Exercise instructions.
For this exercise, repeat the listing below from its first line through the line containing "none -> white 1x2 brick [386,121,489,213]", exactly as written.

Data for analysis.
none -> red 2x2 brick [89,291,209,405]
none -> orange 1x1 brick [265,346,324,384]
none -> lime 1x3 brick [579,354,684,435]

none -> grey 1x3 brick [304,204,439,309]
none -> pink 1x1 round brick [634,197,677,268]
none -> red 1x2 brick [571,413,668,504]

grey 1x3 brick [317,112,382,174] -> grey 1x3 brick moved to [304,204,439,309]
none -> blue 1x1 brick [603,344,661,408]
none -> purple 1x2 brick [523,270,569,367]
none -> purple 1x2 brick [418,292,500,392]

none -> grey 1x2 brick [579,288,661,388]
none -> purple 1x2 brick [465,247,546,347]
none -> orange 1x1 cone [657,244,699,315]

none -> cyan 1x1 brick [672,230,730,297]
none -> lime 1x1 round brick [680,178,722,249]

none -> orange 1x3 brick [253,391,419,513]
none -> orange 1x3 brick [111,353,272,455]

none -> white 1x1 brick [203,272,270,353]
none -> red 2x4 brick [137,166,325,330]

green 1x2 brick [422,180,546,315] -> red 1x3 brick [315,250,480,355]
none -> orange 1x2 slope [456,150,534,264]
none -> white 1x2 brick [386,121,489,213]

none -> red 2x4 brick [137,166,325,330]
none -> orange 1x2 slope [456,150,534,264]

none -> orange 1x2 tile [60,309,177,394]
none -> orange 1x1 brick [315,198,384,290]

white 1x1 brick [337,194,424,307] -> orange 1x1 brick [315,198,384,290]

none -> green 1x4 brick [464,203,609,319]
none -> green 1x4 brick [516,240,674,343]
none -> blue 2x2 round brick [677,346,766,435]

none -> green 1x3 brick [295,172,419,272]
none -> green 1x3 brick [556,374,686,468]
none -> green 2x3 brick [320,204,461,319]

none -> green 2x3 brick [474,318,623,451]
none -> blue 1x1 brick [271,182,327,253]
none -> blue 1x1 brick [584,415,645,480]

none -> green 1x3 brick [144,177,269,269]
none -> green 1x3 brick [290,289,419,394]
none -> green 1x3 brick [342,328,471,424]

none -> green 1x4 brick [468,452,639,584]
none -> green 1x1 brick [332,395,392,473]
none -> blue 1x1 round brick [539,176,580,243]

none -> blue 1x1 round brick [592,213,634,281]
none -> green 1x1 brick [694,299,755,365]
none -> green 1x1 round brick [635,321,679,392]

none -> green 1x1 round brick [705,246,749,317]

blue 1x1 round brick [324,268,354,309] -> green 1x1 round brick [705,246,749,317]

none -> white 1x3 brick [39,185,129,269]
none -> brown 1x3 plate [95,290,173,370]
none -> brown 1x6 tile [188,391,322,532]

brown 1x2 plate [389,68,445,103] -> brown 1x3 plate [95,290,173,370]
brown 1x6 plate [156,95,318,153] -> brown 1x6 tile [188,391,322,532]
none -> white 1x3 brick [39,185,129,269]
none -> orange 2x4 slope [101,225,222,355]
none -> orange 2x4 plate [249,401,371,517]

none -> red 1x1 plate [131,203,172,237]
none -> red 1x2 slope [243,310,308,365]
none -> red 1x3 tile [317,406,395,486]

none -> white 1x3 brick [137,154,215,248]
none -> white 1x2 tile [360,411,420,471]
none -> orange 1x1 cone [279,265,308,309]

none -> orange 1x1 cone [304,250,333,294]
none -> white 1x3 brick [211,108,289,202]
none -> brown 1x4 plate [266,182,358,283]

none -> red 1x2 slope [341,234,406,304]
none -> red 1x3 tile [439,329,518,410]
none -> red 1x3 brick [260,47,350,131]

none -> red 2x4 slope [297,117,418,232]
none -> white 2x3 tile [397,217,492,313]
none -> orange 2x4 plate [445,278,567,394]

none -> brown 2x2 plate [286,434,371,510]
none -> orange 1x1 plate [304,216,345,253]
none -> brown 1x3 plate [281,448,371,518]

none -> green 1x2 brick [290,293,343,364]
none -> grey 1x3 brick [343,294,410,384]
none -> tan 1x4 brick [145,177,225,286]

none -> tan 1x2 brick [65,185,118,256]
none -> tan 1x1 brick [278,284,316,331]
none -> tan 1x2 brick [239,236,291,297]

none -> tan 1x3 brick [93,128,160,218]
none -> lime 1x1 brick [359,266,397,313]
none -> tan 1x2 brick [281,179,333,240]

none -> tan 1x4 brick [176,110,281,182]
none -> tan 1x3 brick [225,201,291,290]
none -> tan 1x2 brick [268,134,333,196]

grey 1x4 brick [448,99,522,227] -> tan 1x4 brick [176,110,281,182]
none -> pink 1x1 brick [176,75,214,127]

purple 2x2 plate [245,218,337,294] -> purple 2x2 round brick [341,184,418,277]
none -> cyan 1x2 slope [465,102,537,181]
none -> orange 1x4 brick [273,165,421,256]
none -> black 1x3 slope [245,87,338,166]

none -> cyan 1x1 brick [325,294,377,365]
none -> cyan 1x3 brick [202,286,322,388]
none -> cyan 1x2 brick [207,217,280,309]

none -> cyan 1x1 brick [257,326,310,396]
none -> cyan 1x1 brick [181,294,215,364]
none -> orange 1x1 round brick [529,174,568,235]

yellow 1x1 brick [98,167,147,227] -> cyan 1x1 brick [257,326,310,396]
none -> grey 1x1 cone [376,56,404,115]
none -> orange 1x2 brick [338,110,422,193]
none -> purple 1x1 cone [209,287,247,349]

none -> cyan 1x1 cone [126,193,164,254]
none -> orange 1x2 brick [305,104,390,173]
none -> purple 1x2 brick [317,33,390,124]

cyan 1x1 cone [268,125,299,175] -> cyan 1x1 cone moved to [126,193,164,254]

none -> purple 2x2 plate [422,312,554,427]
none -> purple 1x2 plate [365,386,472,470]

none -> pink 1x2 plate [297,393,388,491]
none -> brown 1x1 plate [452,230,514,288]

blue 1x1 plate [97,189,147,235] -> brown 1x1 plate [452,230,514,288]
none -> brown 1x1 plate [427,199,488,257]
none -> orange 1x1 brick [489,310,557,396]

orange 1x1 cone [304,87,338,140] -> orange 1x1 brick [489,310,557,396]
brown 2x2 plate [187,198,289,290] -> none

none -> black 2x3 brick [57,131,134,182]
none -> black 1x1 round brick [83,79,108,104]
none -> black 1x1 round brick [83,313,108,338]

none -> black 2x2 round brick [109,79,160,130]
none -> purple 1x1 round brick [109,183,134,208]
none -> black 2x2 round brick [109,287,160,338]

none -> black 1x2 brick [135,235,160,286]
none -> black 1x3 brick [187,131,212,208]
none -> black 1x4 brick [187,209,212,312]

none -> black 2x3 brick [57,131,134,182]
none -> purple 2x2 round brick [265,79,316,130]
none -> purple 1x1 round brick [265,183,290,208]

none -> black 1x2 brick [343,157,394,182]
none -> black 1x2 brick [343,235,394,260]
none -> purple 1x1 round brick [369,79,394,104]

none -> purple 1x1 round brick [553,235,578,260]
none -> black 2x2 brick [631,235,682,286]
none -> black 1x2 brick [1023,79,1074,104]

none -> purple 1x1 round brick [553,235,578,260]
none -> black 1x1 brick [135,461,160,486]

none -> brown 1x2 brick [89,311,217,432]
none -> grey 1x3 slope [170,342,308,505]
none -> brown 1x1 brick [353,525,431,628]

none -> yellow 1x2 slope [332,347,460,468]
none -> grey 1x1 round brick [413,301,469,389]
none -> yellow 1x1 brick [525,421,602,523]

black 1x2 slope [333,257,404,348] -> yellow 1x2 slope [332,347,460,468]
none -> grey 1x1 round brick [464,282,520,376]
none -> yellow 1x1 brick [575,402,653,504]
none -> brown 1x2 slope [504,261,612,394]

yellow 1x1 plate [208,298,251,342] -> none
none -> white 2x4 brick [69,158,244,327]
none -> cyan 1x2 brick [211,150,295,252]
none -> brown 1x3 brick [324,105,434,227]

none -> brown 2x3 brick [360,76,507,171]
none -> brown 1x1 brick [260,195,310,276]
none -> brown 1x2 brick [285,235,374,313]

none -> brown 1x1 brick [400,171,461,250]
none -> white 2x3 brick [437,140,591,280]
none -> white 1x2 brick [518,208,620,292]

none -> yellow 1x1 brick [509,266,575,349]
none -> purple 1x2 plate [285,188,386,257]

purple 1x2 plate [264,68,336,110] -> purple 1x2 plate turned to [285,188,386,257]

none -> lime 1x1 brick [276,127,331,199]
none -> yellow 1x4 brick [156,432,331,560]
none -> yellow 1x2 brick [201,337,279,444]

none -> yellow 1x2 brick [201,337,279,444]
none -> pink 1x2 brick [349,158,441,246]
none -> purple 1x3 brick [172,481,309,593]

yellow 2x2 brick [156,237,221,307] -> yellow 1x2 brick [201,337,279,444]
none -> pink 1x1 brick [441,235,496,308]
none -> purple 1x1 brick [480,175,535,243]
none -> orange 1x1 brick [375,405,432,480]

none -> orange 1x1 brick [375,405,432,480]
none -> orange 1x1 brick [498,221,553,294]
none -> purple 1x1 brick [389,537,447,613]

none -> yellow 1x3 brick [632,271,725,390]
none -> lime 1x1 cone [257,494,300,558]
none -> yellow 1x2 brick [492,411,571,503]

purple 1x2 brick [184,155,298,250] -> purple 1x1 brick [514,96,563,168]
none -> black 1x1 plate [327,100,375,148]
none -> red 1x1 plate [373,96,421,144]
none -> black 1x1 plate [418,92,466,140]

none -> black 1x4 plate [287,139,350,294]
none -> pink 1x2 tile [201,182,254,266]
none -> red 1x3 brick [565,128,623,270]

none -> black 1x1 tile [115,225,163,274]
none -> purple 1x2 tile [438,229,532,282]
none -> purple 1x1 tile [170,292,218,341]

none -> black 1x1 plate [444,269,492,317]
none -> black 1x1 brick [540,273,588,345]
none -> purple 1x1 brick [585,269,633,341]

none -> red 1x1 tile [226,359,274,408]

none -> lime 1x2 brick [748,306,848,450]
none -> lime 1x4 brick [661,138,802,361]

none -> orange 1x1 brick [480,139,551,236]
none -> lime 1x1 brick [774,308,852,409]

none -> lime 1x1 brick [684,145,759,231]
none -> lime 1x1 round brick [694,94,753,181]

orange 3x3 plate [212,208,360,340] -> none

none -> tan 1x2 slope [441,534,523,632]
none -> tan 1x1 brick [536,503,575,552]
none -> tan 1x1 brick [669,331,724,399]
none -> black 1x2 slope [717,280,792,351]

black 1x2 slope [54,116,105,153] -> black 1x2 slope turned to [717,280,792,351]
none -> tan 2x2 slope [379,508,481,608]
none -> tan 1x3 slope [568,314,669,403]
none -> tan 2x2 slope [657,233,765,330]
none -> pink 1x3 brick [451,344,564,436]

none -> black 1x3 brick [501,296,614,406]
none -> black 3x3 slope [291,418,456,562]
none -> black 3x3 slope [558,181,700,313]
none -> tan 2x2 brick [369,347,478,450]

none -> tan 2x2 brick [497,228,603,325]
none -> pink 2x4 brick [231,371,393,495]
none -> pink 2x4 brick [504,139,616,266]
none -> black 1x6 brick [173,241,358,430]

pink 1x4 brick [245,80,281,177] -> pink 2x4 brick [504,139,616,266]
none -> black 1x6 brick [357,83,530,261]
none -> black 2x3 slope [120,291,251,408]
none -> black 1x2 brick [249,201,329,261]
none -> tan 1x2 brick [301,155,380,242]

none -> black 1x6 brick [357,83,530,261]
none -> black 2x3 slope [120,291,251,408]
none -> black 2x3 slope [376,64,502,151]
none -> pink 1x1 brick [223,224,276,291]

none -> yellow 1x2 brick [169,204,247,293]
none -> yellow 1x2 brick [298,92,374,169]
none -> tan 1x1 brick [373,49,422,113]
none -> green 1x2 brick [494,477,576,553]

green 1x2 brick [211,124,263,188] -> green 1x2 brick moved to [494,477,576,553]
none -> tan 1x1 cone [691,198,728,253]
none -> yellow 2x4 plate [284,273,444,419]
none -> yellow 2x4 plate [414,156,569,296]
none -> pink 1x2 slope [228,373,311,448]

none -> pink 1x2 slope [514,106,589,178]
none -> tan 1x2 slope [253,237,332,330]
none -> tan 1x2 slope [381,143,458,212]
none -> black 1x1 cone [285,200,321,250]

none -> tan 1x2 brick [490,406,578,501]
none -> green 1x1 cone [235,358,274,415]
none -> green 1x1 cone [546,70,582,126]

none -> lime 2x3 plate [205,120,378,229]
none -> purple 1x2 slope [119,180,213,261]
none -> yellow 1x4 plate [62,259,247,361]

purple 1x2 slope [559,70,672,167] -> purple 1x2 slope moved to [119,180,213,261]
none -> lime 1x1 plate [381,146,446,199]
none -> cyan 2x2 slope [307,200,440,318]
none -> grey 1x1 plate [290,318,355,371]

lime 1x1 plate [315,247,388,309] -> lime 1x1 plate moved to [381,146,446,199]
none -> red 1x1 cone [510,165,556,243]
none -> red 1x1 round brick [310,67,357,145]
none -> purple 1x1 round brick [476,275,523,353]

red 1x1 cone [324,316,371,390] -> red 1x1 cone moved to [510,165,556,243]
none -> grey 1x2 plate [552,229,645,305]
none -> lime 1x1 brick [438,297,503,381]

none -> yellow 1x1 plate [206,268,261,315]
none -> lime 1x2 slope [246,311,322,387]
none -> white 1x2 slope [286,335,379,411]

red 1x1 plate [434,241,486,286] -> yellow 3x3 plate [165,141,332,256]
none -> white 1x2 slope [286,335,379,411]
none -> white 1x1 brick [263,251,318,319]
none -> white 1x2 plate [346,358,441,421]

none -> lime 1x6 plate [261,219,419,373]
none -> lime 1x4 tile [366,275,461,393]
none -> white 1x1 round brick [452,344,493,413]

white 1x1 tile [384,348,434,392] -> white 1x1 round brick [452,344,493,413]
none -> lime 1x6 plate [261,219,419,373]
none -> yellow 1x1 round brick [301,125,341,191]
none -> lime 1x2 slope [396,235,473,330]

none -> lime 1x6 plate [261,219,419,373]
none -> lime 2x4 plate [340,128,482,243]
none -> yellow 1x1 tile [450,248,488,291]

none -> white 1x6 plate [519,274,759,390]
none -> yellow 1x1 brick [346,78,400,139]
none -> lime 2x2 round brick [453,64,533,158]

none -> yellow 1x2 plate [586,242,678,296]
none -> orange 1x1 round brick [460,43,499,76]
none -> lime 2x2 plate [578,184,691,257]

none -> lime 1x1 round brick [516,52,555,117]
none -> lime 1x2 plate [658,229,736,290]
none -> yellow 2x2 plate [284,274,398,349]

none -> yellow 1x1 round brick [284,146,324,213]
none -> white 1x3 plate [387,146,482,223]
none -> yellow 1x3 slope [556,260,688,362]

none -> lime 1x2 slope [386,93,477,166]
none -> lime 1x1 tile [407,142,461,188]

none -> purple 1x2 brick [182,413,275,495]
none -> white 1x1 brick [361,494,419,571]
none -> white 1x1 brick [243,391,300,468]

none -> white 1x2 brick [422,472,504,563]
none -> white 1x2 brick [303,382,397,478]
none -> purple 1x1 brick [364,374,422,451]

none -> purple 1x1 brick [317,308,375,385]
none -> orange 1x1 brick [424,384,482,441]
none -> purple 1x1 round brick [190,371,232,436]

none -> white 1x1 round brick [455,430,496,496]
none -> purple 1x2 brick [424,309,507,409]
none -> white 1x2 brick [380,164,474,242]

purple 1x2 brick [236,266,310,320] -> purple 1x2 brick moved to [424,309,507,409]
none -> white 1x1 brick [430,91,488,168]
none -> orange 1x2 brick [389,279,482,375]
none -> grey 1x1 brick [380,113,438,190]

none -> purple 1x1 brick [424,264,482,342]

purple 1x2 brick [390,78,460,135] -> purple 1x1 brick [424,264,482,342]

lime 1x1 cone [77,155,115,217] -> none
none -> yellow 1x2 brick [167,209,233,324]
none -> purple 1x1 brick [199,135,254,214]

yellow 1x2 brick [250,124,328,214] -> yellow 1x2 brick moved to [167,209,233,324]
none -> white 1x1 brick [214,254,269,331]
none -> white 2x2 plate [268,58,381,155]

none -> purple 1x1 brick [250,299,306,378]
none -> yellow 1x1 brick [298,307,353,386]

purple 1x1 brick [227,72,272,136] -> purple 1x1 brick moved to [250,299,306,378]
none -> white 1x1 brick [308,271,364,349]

Output for this task.
none -> red 2x2 brick [89,291,209,405]
none -> orange 1x1 brick [265,346,324,384]
none -> lime 1x3 brick [579,354,684,435]

none -> grey 1x3 brick [304,204,439,309]
none -> pink 1x1 round brick [634,197,677,268]
none -> red 1x2 brick [571,413,668,504]

grey 1x3 brick [317,112,382,174] -> grey 1x3 brick moved to [304,204,439,309]
none -> blue 1x1 brick [603,344,661,408]
none -> purple 1x2 brick [523,270,569,367]
none -> purple 1x2 brick [418,292,500,392]

none -> grey 1x2 brick [579,288,661,388]
none -> purple 1x2 brick [465,247,546,347]
none -> orange 1x1 cone [657,244,699,315]

none -> cyan 1x1 brick [672,230,730,297]
none -> lime 1x1 round brick [680,178,722,249]

none -> orange 1x3 brick [253,391,419,513]
none -> orange 1x3 brick [111,353,272,455]

none -> white 1x1 brick [203,272,270,353]
none -> red 2x4 brick [137,166,325,330]

green 1x2 brick [422,180,546,315] -> red 1x3 brick [315,250,480,355]
none -> orange 1x2 slope [456,150,534,264]
none -> white 1x2 brick [386,121,489,213]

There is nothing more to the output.